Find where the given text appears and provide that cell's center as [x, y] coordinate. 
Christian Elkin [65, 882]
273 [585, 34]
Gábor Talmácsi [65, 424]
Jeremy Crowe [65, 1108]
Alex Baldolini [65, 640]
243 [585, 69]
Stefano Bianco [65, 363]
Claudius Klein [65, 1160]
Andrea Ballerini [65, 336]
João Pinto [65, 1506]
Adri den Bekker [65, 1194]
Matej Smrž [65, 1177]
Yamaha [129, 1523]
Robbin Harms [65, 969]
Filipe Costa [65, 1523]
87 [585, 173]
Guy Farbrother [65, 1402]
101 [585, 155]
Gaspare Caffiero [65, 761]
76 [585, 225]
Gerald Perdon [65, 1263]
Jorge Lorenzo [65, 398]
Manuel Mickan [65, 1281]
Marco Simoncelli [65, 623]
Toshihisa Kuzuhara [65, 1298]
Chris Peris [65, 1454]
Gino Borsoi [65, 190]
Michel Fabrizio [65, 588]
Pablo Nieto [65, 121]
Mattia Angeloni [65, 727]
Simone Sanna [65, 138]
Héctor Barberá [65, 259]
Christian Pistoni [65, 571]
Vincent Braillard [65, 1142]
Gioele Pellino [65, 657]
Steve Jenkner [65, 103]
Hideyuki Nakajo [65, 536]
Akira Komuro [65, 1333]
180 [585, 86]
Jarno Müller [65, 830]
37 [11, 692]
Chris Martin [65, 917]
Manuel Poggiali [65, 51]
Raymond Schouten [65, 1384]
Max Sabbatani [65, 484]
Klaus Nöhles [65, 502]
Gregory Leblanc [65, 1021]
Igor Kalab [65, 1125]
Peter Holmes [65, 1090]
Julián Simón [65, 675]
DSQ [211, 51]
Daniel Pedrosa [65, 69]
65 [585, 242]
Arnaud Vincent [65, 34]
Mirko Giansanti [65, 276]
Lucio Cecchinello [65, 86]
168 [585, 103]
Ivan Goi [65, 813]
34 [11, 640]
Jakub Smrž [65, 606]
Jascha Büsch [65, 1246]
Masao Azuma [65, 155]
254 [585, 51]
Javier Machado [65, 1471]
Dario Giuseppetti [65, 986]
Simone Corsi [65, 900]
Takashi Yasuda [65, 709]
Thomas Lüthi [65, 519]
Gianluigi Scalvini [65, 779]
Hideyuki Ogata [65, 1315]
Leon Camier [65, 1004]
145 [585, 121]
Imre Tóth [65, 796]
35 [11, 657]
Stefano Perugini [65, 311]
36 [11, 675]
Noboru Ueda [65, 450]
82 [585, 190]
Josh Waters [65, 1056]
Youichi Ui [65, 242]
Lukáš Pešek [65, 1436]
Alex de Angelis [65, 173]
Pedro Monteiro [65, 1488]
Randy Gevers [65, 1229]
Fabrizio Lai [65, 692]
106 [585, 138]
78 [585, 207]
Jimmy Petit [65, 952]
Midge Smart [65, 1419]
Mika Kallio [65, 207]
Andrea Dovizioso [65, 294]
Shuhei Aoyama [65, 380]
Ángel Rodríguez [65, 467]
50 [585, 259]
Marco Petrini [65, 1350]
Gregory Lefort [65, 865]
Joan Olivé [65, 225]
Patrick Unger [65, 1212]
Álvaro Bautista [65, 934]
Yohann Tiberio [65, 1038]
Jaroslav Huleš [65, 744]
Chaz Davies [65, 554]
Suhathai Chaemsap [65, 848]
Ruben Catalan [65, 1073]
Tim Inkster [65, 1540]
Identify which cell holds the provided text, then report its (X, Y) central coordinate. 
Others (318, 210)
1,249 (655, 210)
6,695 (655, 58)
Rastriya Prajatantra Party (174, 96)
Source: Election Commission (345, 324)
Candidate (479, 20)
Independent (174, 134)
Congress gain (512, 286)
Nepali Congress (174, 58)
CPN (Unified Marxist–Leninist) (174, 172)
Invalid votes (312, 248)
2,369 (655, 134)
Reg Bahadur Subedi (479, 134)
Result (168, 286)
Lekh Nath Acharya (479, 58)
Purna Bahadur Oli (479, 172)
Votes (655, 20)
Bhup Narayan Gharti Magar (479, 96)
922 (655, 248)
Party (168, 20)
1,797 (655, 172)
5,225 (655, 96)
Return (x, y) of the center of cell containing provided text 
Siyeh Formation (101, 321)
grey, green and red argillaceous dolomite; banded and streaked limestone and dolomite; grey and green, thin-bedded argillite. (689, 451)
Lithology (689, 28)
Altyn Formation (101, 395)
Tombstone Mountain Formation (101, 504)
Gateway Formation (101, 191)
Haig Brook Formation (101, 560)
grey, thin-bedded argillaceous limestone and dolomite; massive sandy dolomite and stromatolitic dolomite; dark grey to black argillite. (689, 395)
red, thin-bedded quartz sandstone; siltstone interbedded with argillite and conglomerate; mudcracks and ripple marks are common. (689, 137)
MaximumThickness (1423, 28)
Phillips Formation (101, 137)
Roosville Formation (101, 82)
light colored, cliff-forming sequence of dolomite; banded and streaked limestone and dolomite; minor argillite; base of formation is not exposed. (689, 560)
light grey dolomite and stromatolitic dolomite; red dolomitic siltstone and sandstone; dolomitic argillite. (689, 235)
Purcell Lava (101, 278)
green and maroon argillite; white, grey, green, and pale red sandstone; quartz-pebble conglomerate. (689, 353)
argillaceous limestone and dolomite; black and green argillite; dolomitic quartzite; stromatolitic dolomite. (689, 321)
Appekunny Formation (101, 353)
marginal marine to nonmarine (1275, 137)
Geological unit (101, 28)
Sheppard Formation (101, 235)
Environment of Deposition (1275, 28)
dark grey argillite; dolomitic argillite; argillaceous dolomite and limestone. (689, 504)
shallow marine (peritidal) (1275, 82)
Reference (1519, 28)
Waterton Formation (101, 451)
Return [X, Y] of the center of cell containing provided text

#####

Problem: Copy out every line of the records above word for word, with nothing changed.

Solved exercise:
Find where the given text appears and provide that cell's center as [x, y] coordinate. 
Christian Elkin [65, 882]
273 [585, 34]
Gábor Talmácsi [65, 424]
Jeremy Crowe [65, 1108]
Alex Baldolini [65, 640]
243 [585, 69]
Stefano Bianco [65, 363]
Claudius Klein [65, 1160]
Andrea Ballerini [65, 336]
João Pinto [65, 1506]
Adri den Bekker [65, 1194]
Matej Smrž [65, 1177]
Yamaha [129, 1523]
Robbin Harms [65, 969]
Filipe Costa [65, 1523]
87 [585, 173]
Guy Farbrother [65, 1402]
101 [585, 155]
Gaspare Caffiero [65, 761]
76 [585, 225]
Gerald Perdon [65, 1263]
Jorge Lorenzo [65, 398]
Manuel Mickan [65, 1281]
Marco Simoncelli [65, 623]
Toshihisa Kuzuhara [65, 1298]
Chris Peris [65, 1454]
Gino Borsoi [65, 190]
Michel Fabrizio [65, 588]
Pablo Nieto [65, 121]
Mattia Angeloni [65, 727]
Simone Sanna [65, 138]
Héctor Barberá [65, 259]
Christian Pistoni [65, 571]
Vincent Braillard [65, 1142]
Gioele Pellino [65, 657]
Steve Jenkner [65, 103]
Hideyuki Nakajo [65, 536]
Akira Komuro [65, 1333]
180 [585, 86]
Jarno Müller [65, 830]
37 [11, 692]
Chris Martin [65, 917]
Manuel Poggiali [65, 51]
Raymond Schouten [65, 1384]
Max Sabbatani [65, 484]
Klaus Nöhles [65, 502]
Gregory Leblanc [65, 1021]
Igor Kalab [65, 1125]
Peter Holmes [65, 1090]
Julián Simón [65, 675]
DSQ [211, 51]
Daniel Pedrosa [65, 69]
65 [585, 242]
Arnaud Vincent [65, 34]
Mirko Giansanti [65, 276]
Lucio Cecchinello [65, 86]
168 [585, 103]
Ivan Goi [65, 813]
34 [11, 640]
Jakub Smrž [65, 606]
Jascha Büsch [65, 1246]
Masao Azuma [65, 155]
254 [585, 51]
Javier Machado [65, 1471]
Dario Giuseppetti [65, 986]
Simone Corsi [65, 900]
Takashi Yasuda [65, 709]
Thomas Lüthi [65, 519]
Gianluigi Scalvini [65, 779]
Hideyuki Ogata [65, 1315]
Leon Camier [65, 1004]
145 [585, 121]
Imre Tóth [65, 796]
35 [11, 657]
Stefano Perugini [65, 311]
36 [11, 675]
Noboru Ueda [65, 450]
82 [585, 190]
Josh Waters [65, 1056]
Youichi Ui [65, 242]
Lukáš Pešek [65, 1436]
Alex de Angelis [65, 173]
Pedro Monteiro [65, 1488]
Randy Gevers [65, 1229]
Fabrizio Lai [65, 692]
106 [585, 138]
78 [585, 207]
Jimmy Petit [65, 952]
Midge Smart [65, 1419]
Mika Kallio [65, 207]
Andrea Dovizioso [65, 294]
Shuhei Aoyama [65, 380]
Ángel Rodríguez [65, 467]
50 [585, 259]
Marco Petrini [65, 1350]
Gregory Lefort [65, 865]
Joan Olivé [65, 225]
Patrick Unger [65, 1212]
Álvaro Bautista [65, 934]
Yohann Tiberio [65, 1038]
Jaroslav Huleš [65, 744]
Chaz Davies [65, 554]
Suhathai Chaemsap [65, 848]
Ruben Catalan [65, 1073]
Tim Inkster [65, 1540]
Identify which cell holds the provided text, then report its (X, Y) central coordinate. 
Others (318, 210)
1,249 (655, 210)
6,695 (655, 58)
Rastriya Prajatantra Party (174, 96)
Source: Election Commission (345, 324)
Candidate (479, 20)
Independent (174, 134)
Congress gain (512, 286)
Nepali Congress (174, 58)
CPN (Unified Marxist–Leninist) (174, 172)
Invalid votes (312, 248)
2,369 (655, 134)
Reg Bahadur Subedi (479, 134)
Result (168, 286)
Lekh Nath Acharya (479, 58)
Purna Bahadur Oli (479, 172)
Votes (655, 20)
Bhup Narayan Gharti Magar (479, 96)
922 (655, 248)
Party (168, 20)
1,797 (655, 172)
5,225 (655, 96)
Return (x, y) of the center of cell containing provided text 
Siyeh Formation (101, 321)
grey, green and red argillaceous dolomite; banded and streaked limestone and dolomite; grey and green, thin-bedded argillite. (689, 451)
Lithology (689, 28)
Altyn Formation (101, 395)
Tombstone Mountain Formation (101, 504)
Gateway Formation (101, 191)
Haig Brook Formation (101, 560)
grey, thin-bedded argillaceous limestone and dolomite; massive sandy dolomite and stromatolitic dolomite; dark grey to black argillite. (689, 395)
red, thin-bedded quartz sandstone; siltstone interbedded with argillite and conglomerate; mudcracks and ripple marks are common. (689, 137)
MaximumThickness (1423, 28)
Phillips Formation (101, 137)
Roosville Formation (101, 82)
light colored, cliff-forming sequence of dolomite; banded and streaked limestone and dolomite; minor argillite; base of formation is not exposed. (689, 560)
light grey dolomite and stromatolitic dolomite; red dolomitic siltstone and sandstone; dolomitic argillite. (689, 235)
Purcell Lava (101, 278)
green and maroon argillite; white, grey, green, and pale red sandstone; quartz-pebble conglomerate. (689, 353)
argillaceous limestone and dolomite; black and green argillite; dolomitic quartzite; stromatolitic dolomite. (689, 321)
Appekunny Formation (101, 353)
marginal marine to nonmarine (1275, 137)
Geological unit (101, 28)
Sheppard Formation (101, 235)
Environment of Deposition (1275, 28)
dark grey argillite; dolomitic argillite; argillaceous dolomite and limestone. (689, 504)
shallow marine (peritidal) (1275, 82)
Reference (1519, 28)
Waterton Formation (101, 451)
Return [X, Y] of the center of cell containing provided text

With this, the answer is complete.